• **Request**
The records that follow must be repeated exactly, except for their pictures.

• **Recorded information**
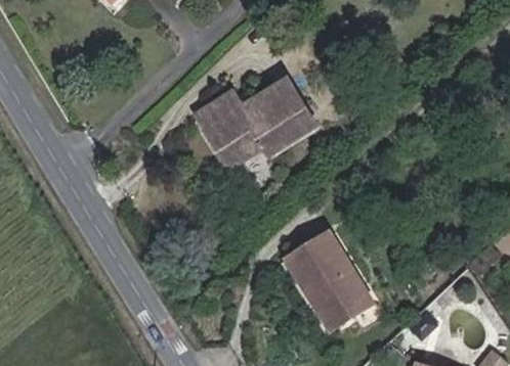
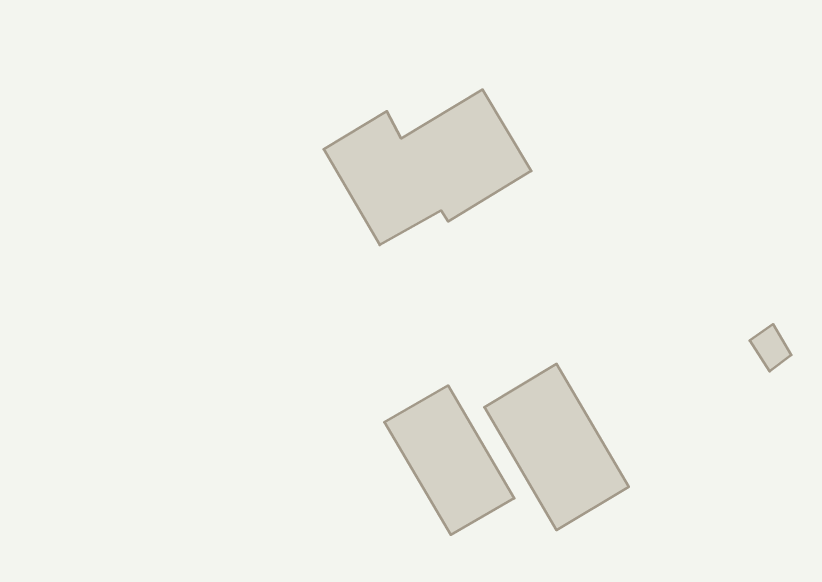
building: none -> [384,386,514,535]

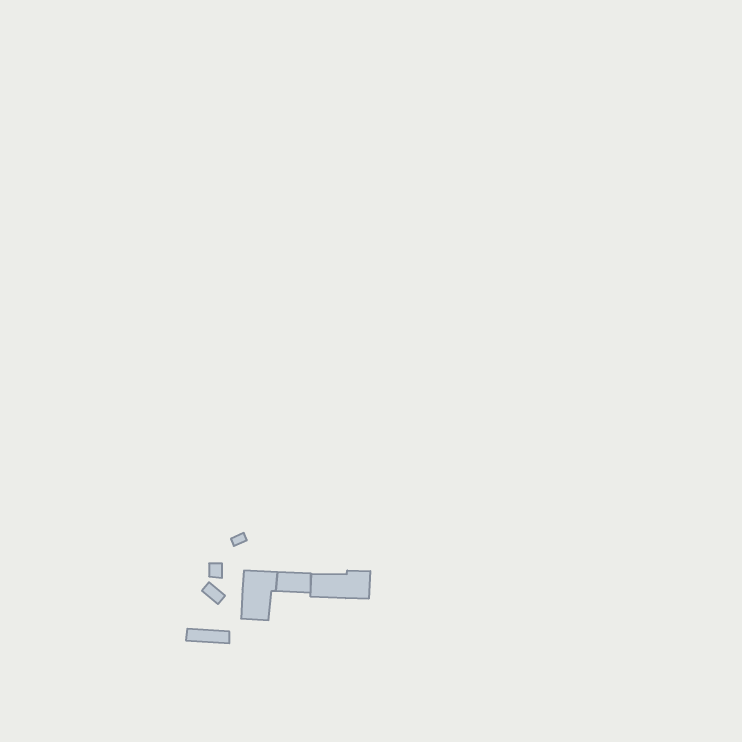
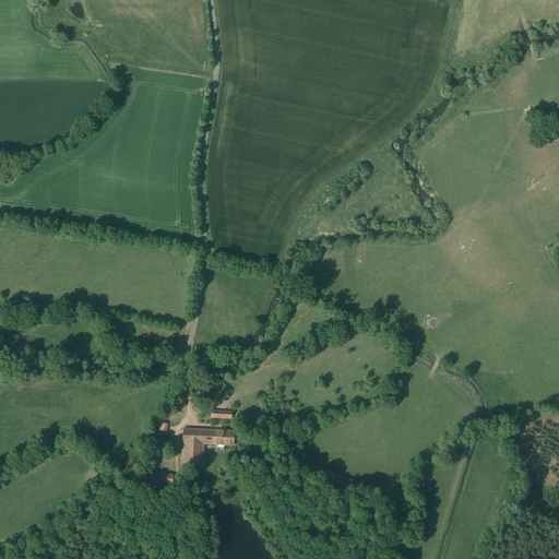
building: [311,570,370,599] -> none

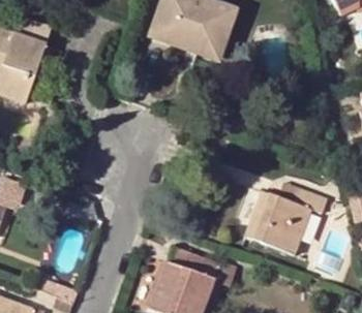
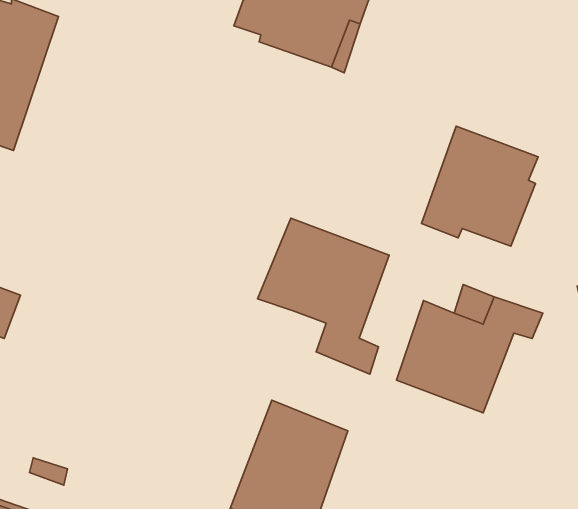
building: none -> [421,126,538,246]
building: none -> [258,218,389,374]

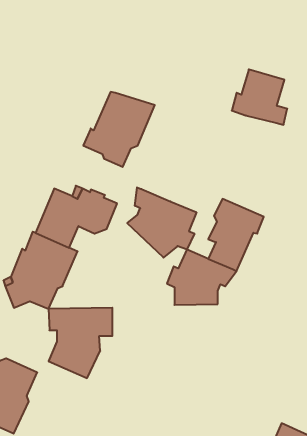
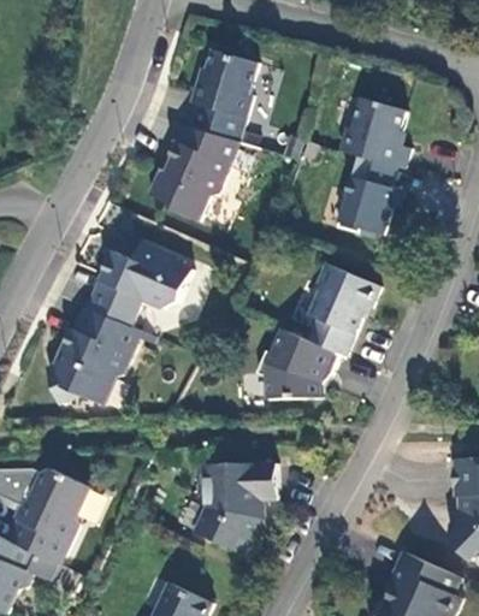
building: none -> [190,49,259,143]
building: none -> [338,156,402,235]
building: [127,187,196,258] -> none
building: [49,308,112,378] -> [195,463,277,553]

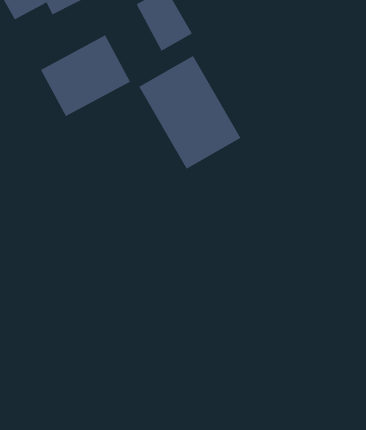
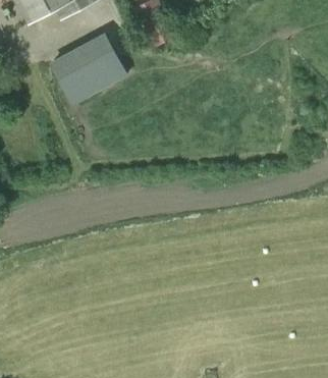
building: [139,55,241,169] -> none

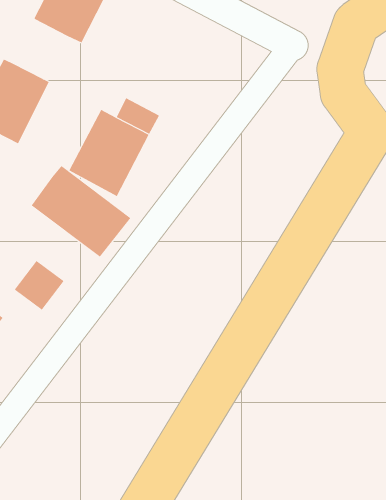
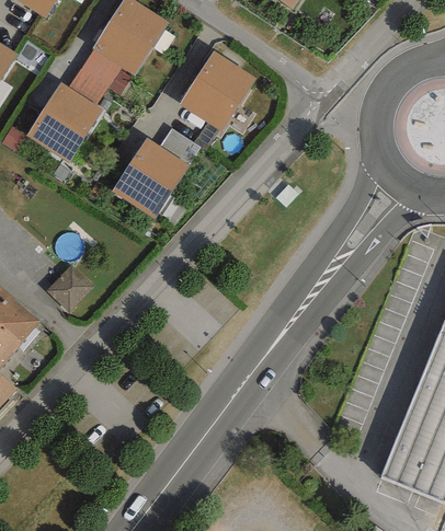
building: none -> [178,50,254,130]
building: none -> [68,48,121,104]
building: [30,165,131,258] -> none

• **Reply to the task**
building: none -> [384,386,514,535]

building: [311,570,370,599] -> none

building: none -> [421,126,538,246]
building: none -> [258,218,389,374]

building: none -> [190,49,259,143]
building: none -> [338,156,402,235]
building: [127,187,196,258] -> none
building: [49,308,112,378] -> [195,463,277,553]

building: [139,55,241,169] -> none

building: none -> [178,50,254,130]
building: none -> [68,48,121,104]
building: [30,165,131,258] -> none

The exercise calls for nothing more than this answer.